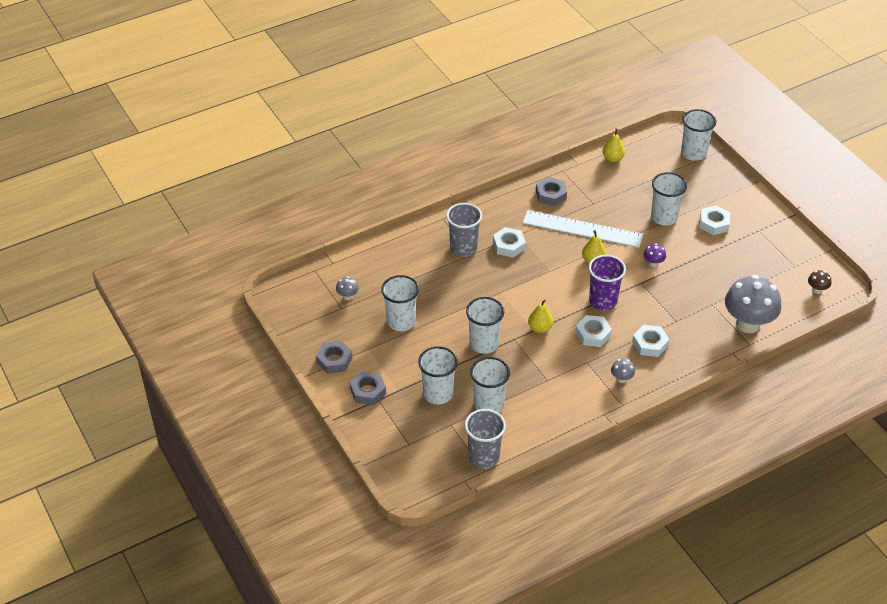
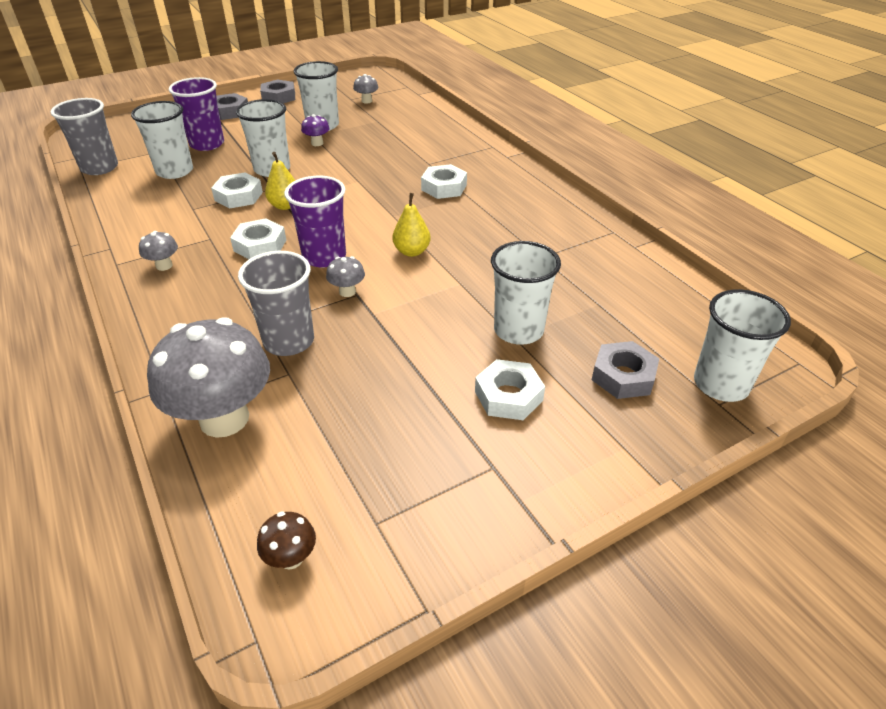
camera: 90 degrees right, 5 degrees down
white cup [418,346,458,405] -> purple cup [169,77,224,151]
grey cup [446,203,482,257] -> grey cup moved to [238,251,314,356]
white ruler [523,210,643,248] -> none
grey nut [536,177,567,206] -> grey nut moved to [592,341,659,399]
yellow pear [602,128,625,162] -> none
white nut [632,325,670,357] -> white nut moved to [211,172,263,209]
purple mushroom [644,244,666,267] -> purple mushroom moved to [301,114,330,146]
none -> grey mushroom [326,256,365,297]

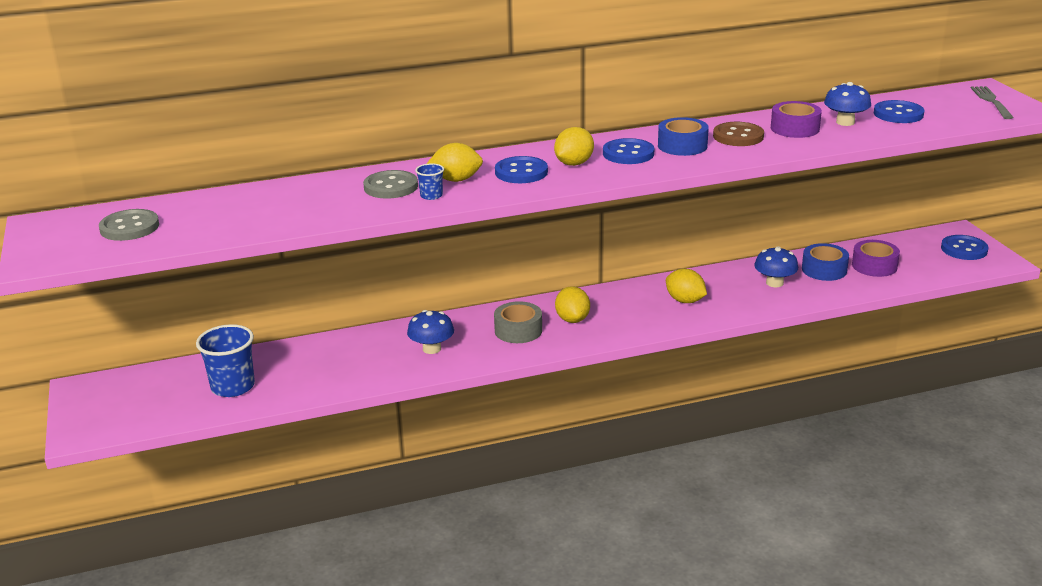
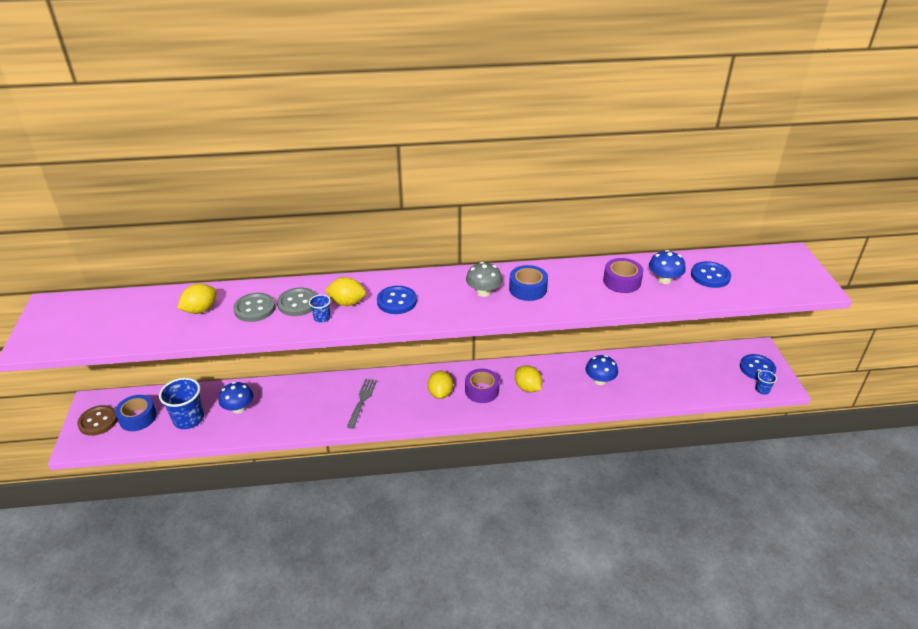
camera: 10 degrees right, 10 degrees up
grey button [99,209,159,241] -> grey button moved to [233,293,275,322]
blue mushroom [407,310,454,354] -> blue mushroom moved to [219,382,253,414]
grey tape [494,301,542,343] -> none
yellow lemon [554,127,594,166] -> yellow lemon moved to [178,284,217,314]
blue button [603,138,655,164] -> grey mushroom [466,262,503,297]
brown button [713,122,764,146] -> brown button moved to [77,405,117,436]
blue tape [802,243,849,281] -> blue tape moved to [115,395,157,431]
purple tape [852,240,900,277] -> purple tape moved to [465,368,500,403]
grey fork [971,86,1014,119] -> grey fork moved to [347,379,377,429]
none -> blue cup [755,370,777,394]

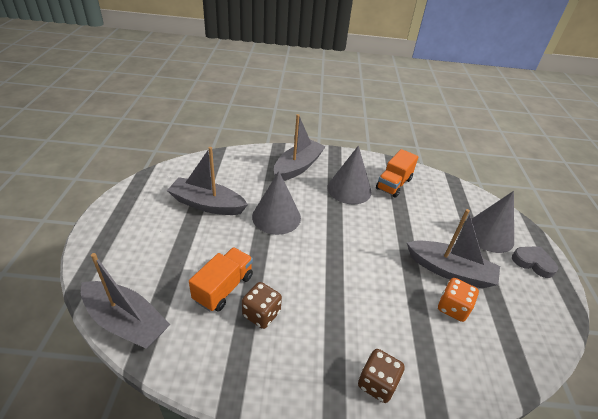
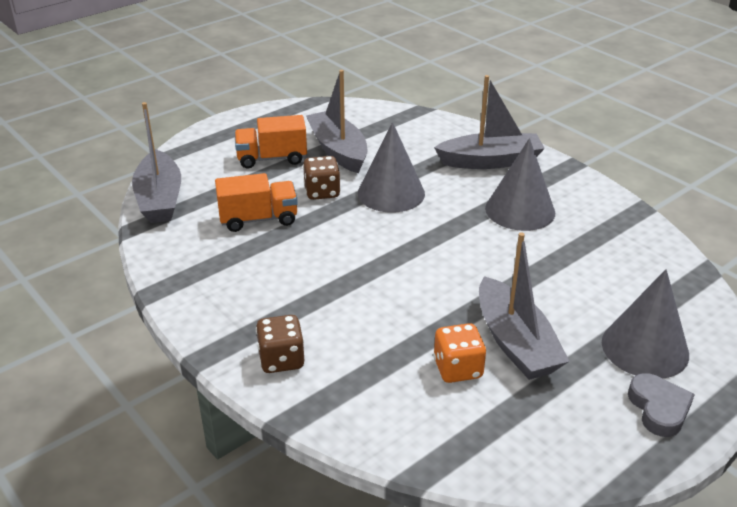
camera: 50 degrees right, 5 degrees down
brown dice [242,282,282,329] -> brown dice moved to [303,156,341,200]
orange truck [376,149,419,198] -> orange truck moved to [234,115,307,169]

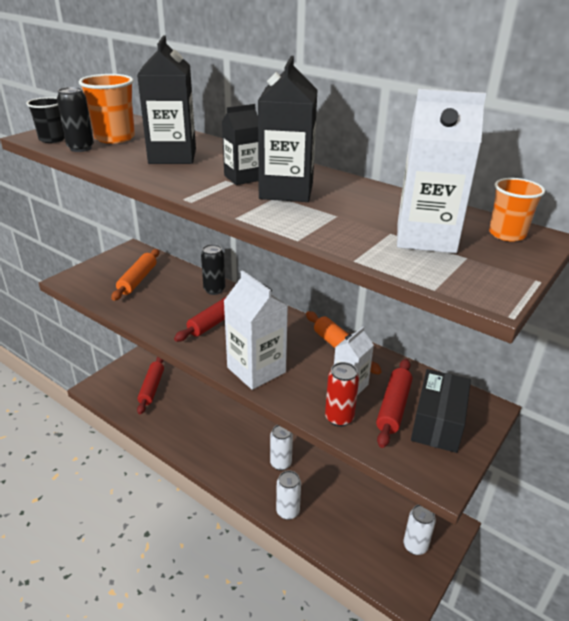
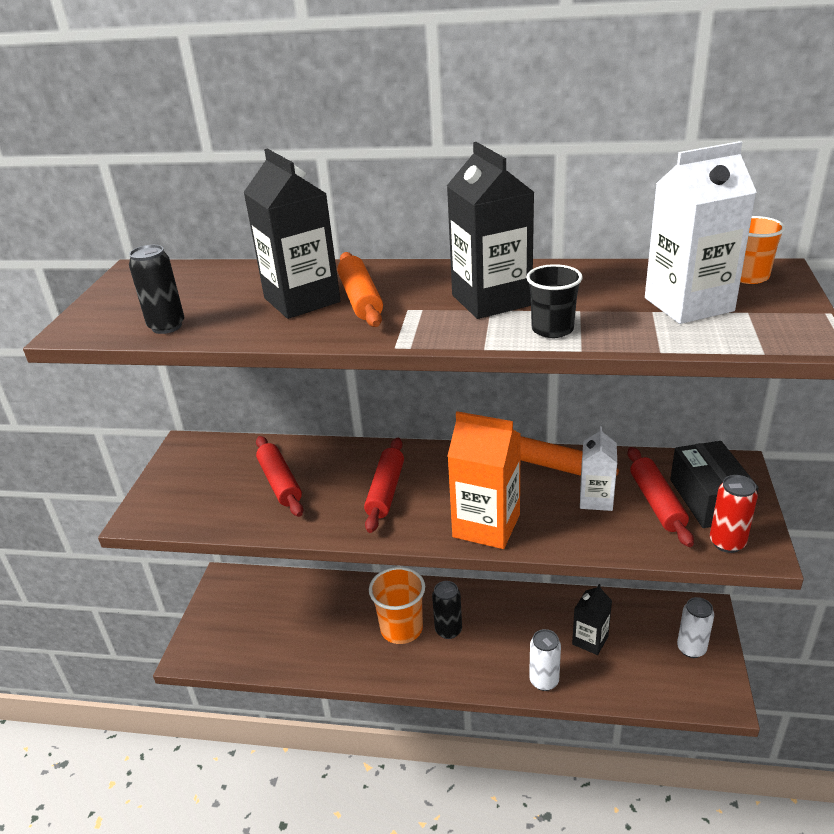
camera: 25 degrees left, 0 degrees up
black cup [26,97,65,143] -> black cup moved to [526,264,583,338]
orange cup [79,74,135,144] -> orange cup moved to [369,567,425,644]
orange rolling pin [111,249,159,301] -> orange rolling pin moved to [338,252,383,327]
red rolling pin [137,357,164,414] -> red rolling pin moved to [256,436,303,517]
black can [201,244,225,295] -> black can moved to [432,581,462,639]
black carton [222,104,259,185] -> black carton moved to [572,584,612,655]
white carton [224,270,288,390] -> orange carton [448,411,521,549]
white can [270,425,293,470] -> none
red can [325,362,359,427] -> red can moved to [710,475,758,553]

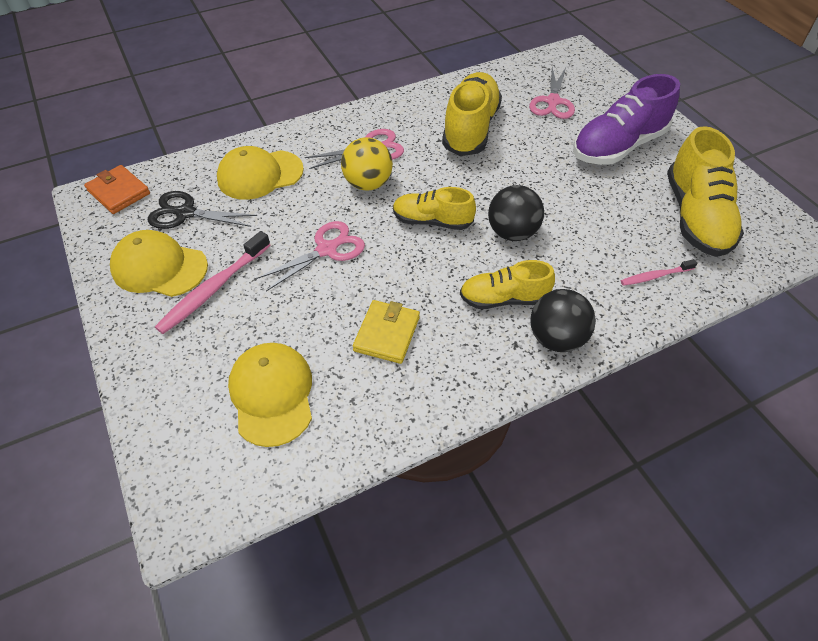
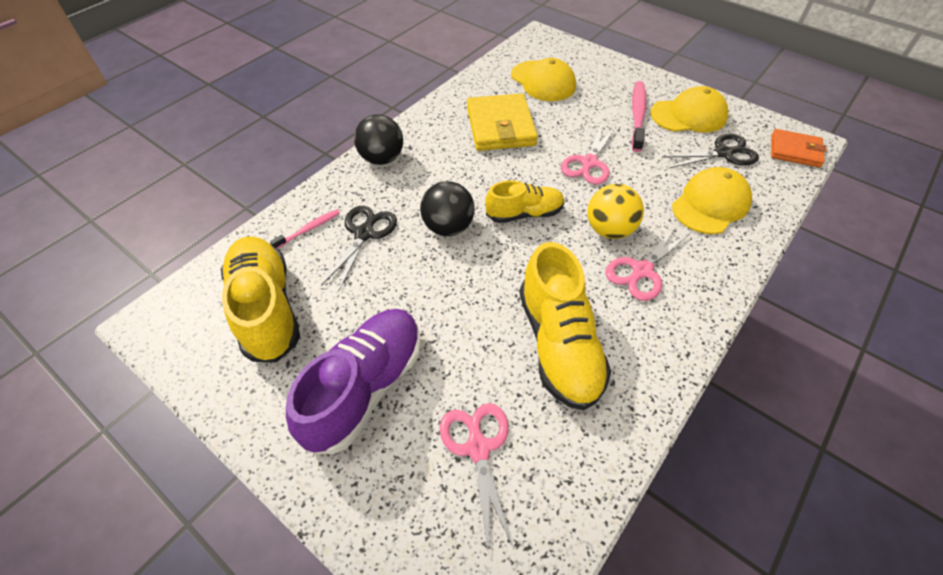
camera: 155 degrees right, 0 degrees up
yellow wallet [353,300,420,364] -> yellow wallet [467,93,538,151], size x1.59
yellow shoe [460,260,555,309] -> none
none -> black scissors [321,206,397,291]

* * * * *

▶ _Problem details_
After locating the line containing "white carton [224,270,288,390]" in the entries above, repeat only it and each later line through the end, exactly, without any pictures.

▶ _Response to this exercise_
white carton [224,270,288,390] -> orange carton [448,411,521,549]
white can [270,425,293,470] -> none
red can [325,362,359,427] -> red can moved to [710,475,758,553]

camera: 155 degrees right, 0 degrees up
yellow wallet [353,300,420,364] -> yellow wallet [467,93,538,151], size x1.59
yellow shoe [460,260,555,309] -> none
none -> black scissors [321,206,397,291]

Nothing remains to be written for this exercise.